■ **Data excerpts**
....................
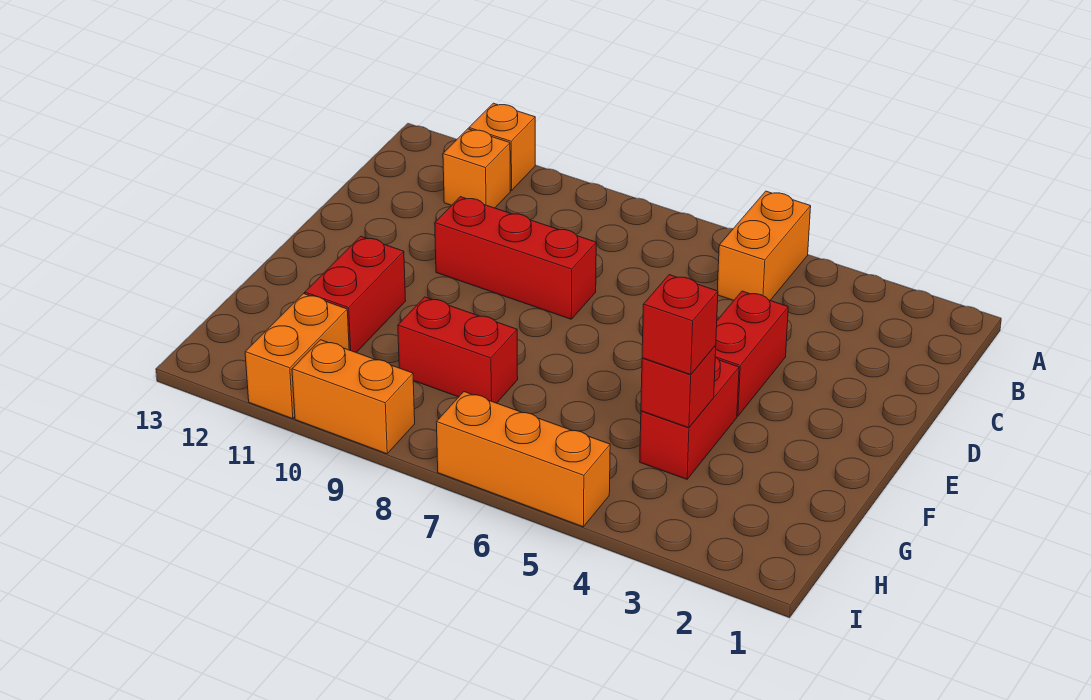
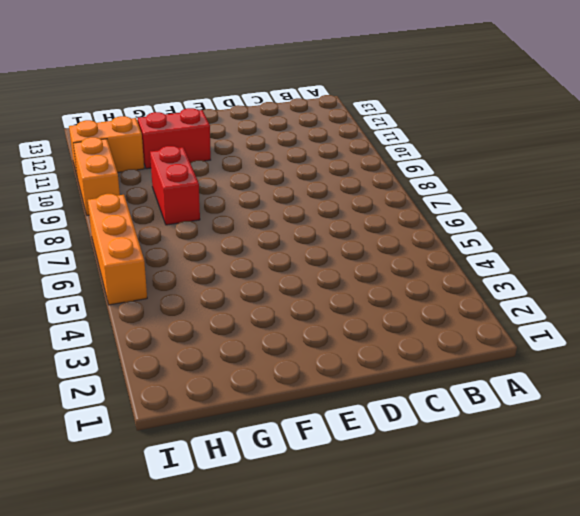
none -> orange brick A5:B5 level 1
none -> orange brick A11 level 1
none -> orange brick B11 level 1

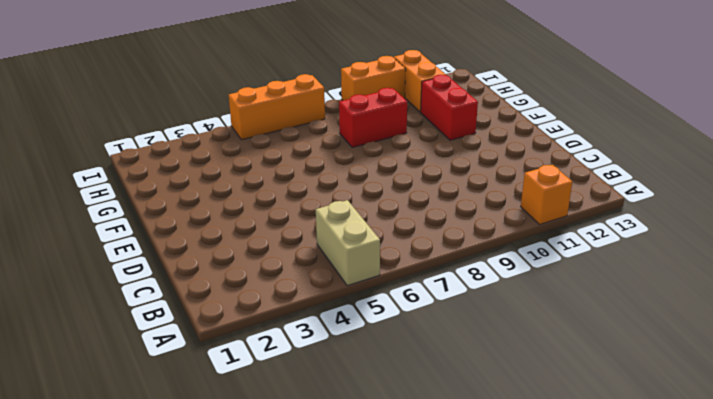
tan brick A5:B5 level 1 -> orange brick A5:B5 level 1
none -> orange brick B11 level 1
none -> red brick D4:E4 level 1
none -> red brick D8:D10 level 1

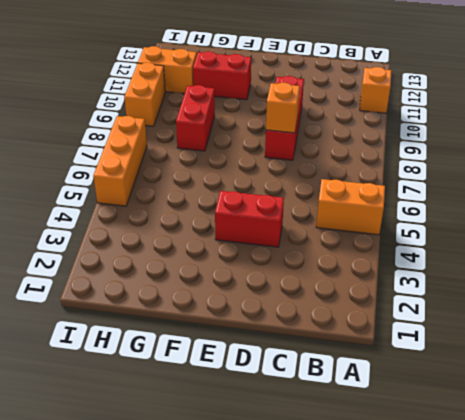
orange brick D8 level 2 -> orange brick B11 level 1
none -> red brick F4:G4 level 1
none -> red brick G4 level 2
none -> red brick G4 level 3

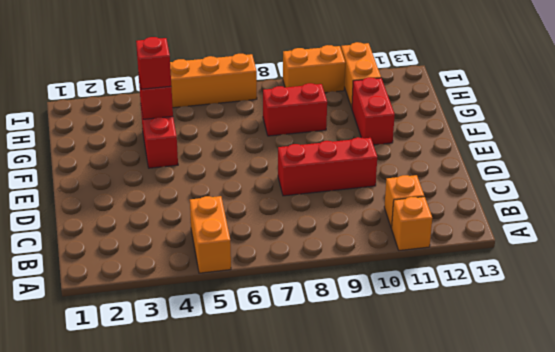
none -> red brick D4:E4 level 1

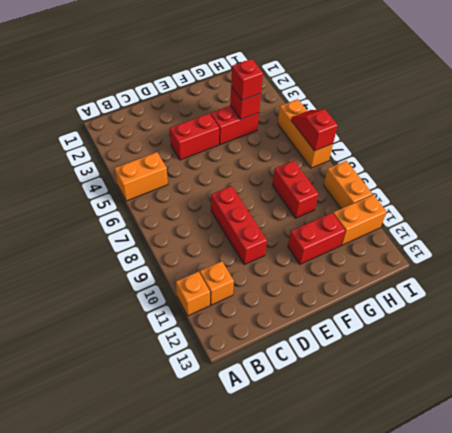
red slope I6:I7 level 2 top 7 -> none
....................
■ **What you will do**
Only the lines from the top of the material through the line containing "none -> red brick F4:G4 level 1" should be written out, exactly and without pictures.

■ **Answer to the problem**
none -> orange brick A5:B5 level 1
none -> orange brick A11 level 1
none -> orange brick B11 level 1

tan brick A5:B5 level 1 -> orange brick A5:B5 level 1
none -> orange brick B11 level 1
none -> red brick D4:E4 level 1
none -> red brick D8:D10 level 1

orange brick D8 level 2 -> orange brick B11 level 1
none -> red brick F4:G4 level 1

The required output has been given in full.